→ **Exercise**
Could you copy the records below exactly, keeping none of the images?

*** Recorded data ***

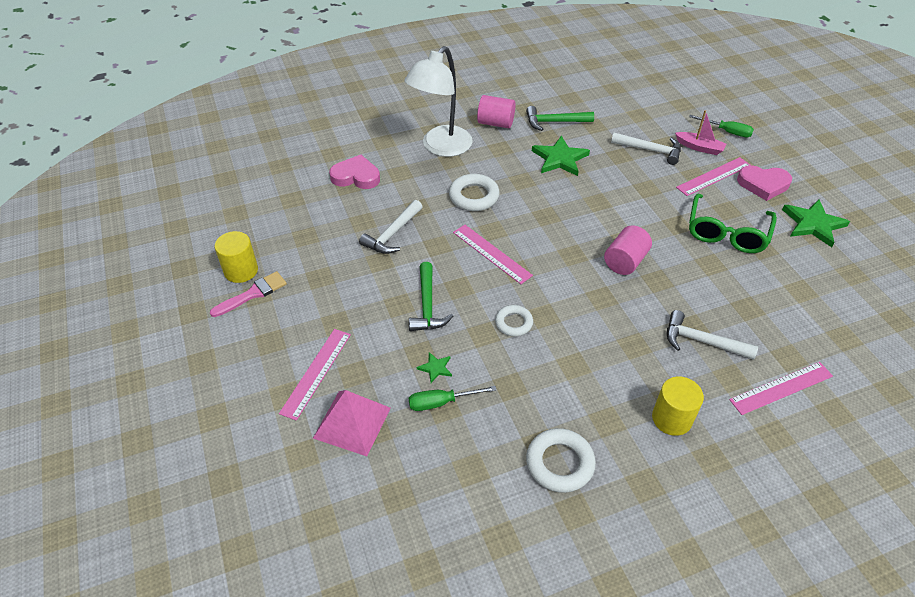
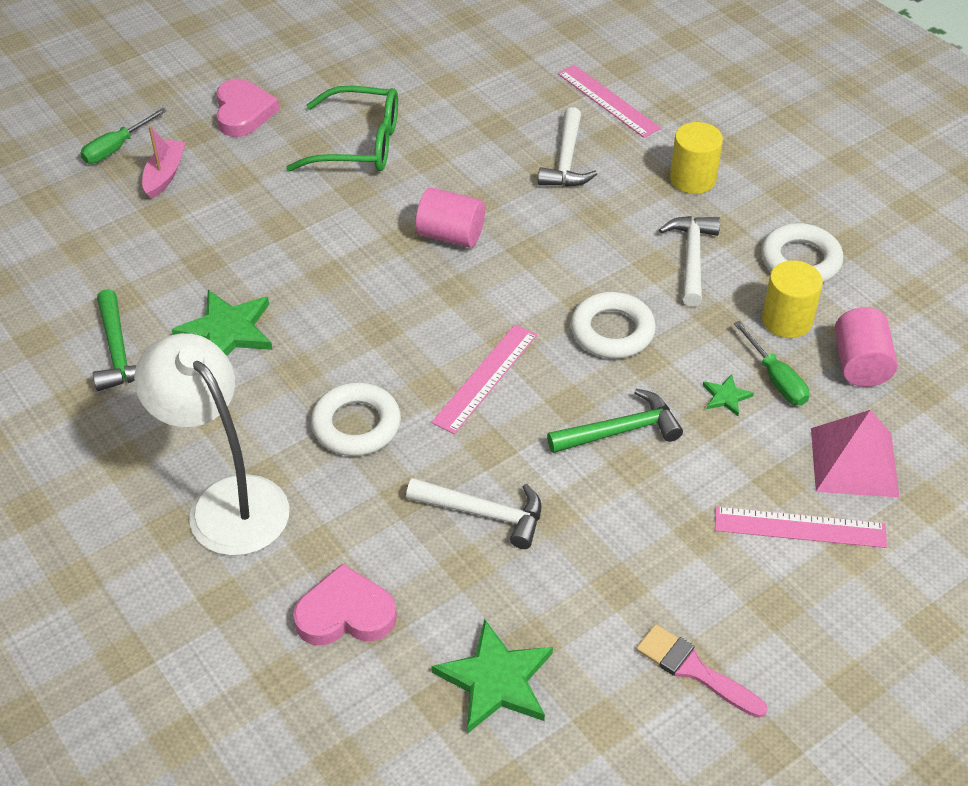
camera: 105 degrees left, 0 degrees up
(241, 271) = (651, 711): yellow cylinder -> yellow cylinder (787, 320)
(356, 176) = (345, 613): pink heart -> pink heart turned 90 degrees clockwise
(441, 147) = (226, 501): white lamp -> white lamp turned 150 degrees counterclockwise
(495, 123) = (134, 434): pink cylinder -> pink cylinder (860, 364)
(513, 323) = (612, 331): white ring -> white ring, size x1.55
(650, 150) = (182, 227): white hammer -> white hammer (691, 258)
(714, 176) = (235, 158): pink ruler -> none
(727, 132) = (116, 148): green screwdriver -> green screwdriver turned 150 degrees counterclockwise
(813, 224) = (318, 71): green star -> green star (496, 680)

*** End of Recorded data ***

→ **Your solution**
camera: 105 degrees left, 0 degrees up
(241, 271) = (651, 711): yellow cylinder -> yellow cylinder (787, 320)
(356, 176) = (345, 613): pink heart -> pink heart turned 90 degrees clockwise
(441, 147) = (226, 501): white lamp -> white lamp turned 150 degrees counterclockwise
(495, 123) = (134, 434): pink cylinder -> pink cylinder (860, 364)
(513, 323) = (612, 331): white ring -> white ring, size x1.55
(650, 150) = (182, 227): white hammer -> white hammer (691, 258)
(714, 176) = (235, 158): pink ruler -> none
(727, 132) = (116, 148): green screwdriver -> green screwdriver turned 150 degrees counterclockwise
(813, 224) = (318, 71): green star -> green star (496, 680)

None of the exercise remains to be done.